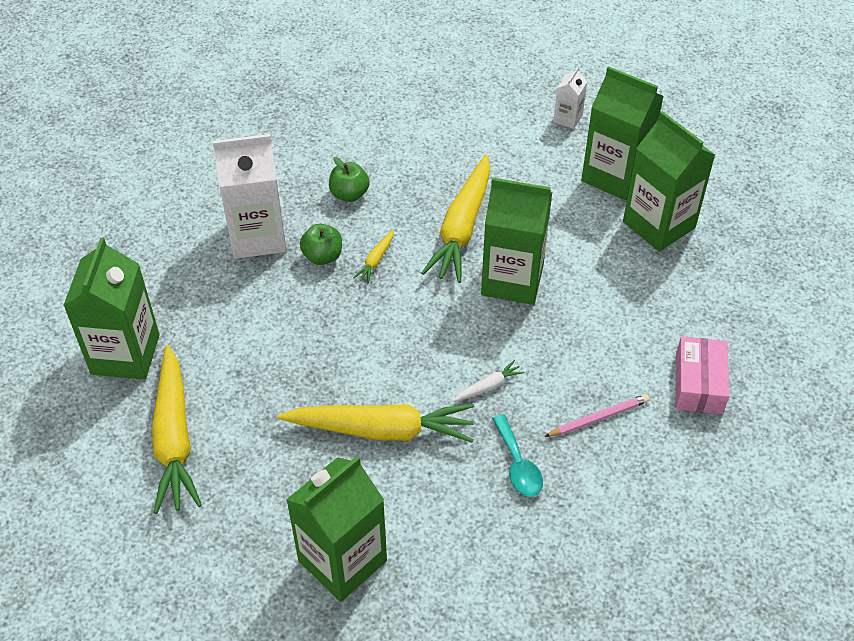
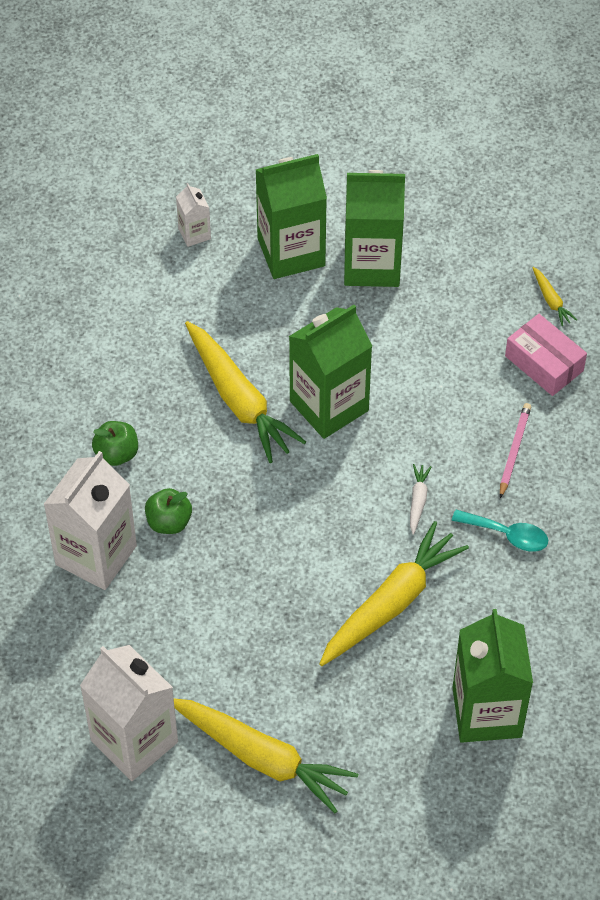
camera: 50 degrees left, 5 degrees up
green carton [63,237,160,380] -> white carton [80,645,178,781]
yellow carrot [353,230,394,284] -> yellow carrot moved to [532,267,577,326]

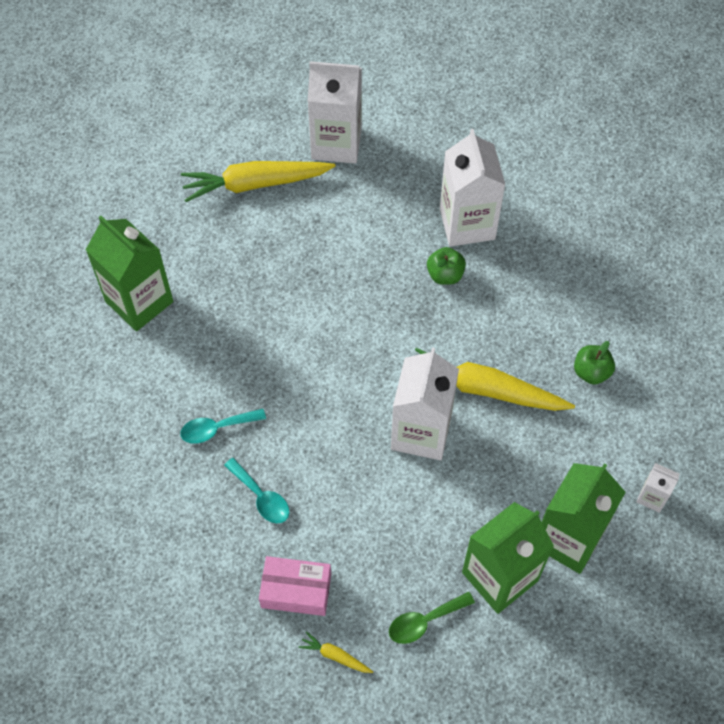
camera: 140 degrees right, 5 degrees up
green apple [92,421,138,466] -> green apple moved to [574,341,615,385]
green carton [289,305,372,439] -> white carton [391,347,459,460]
yellow carrot [319,521,469,666] -> none
white carrot [410,464,432,535] -> none
pink pencil [500,403,531,498] -> turquoise spoon [224,458,289,524]
none -> green spoon [389,592,475,644]

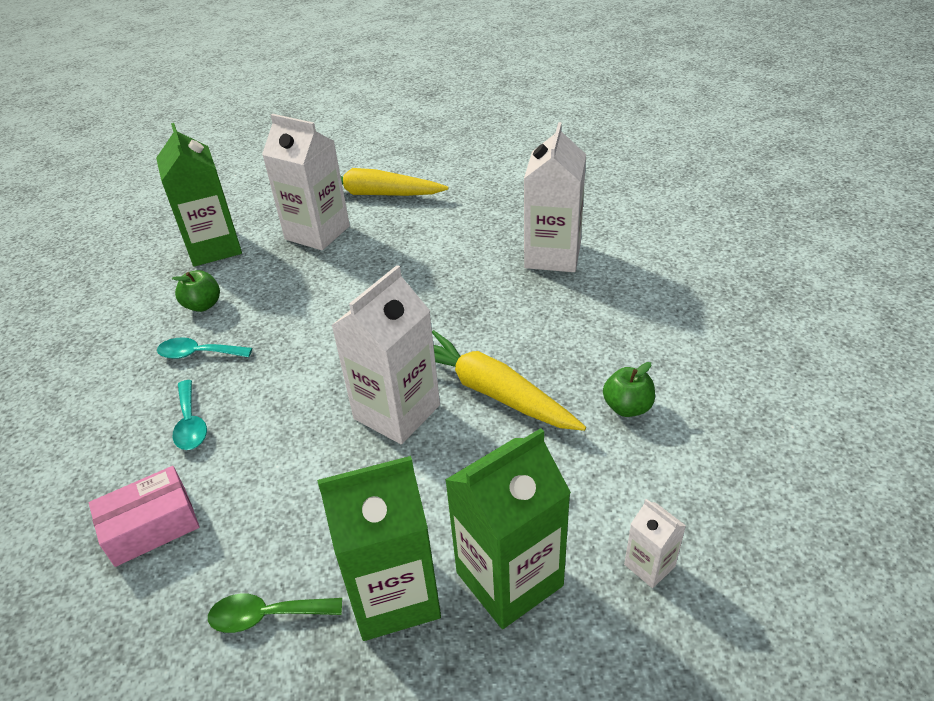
camera: 25 degrees right, 20 degrees down
pink box [259,556,331,616] -> pink box turned 60 degrees counterclockwise [89,466,200,567]
yellow carrot [299,631,373,673] -> none
white carton [308,61,362,164] -> white carton moved to [262,114,350,250]
green apple [427,247,466,285] -> green apple moved to [172,270,220,312]

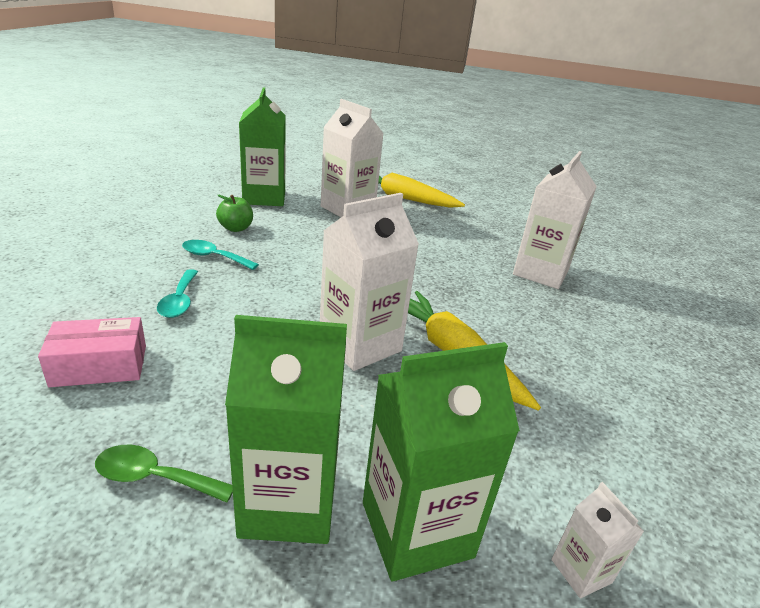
camera: 10 degrees right, 10 degrees down
green apple [603,362,655,417] -> none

━━━━━━━━━━━━━━━━━━━━

> **WORK REQUIRED**: Omit the pictures. Print, word for word, the lines from the beginning of the entries above through the line that holds "pink pencil [500,403,531,498]".

> **PROBLEM SOLUTION**:
camera: 50 degrees left, 5 degrees up
green carton [63,237,160,380] -> white carton [80,645,178,781]
yellow carrot [353,230,394,284] -> yellow carrot moved to [532,267,577,326]

camera: 140 degrees right, 5 degrees up
green apple [92,421,138,466] -> green apple moved to [574,341,615,385]
green carton [289,305,372,439] -> white carton [391,347,459,460]
yellow carrot [319,521,469,666] -> none
white carrot [410,464,432,535] -> none
pink pencil [500,403,531,498] -> turquoise spoon [224,458,289,524]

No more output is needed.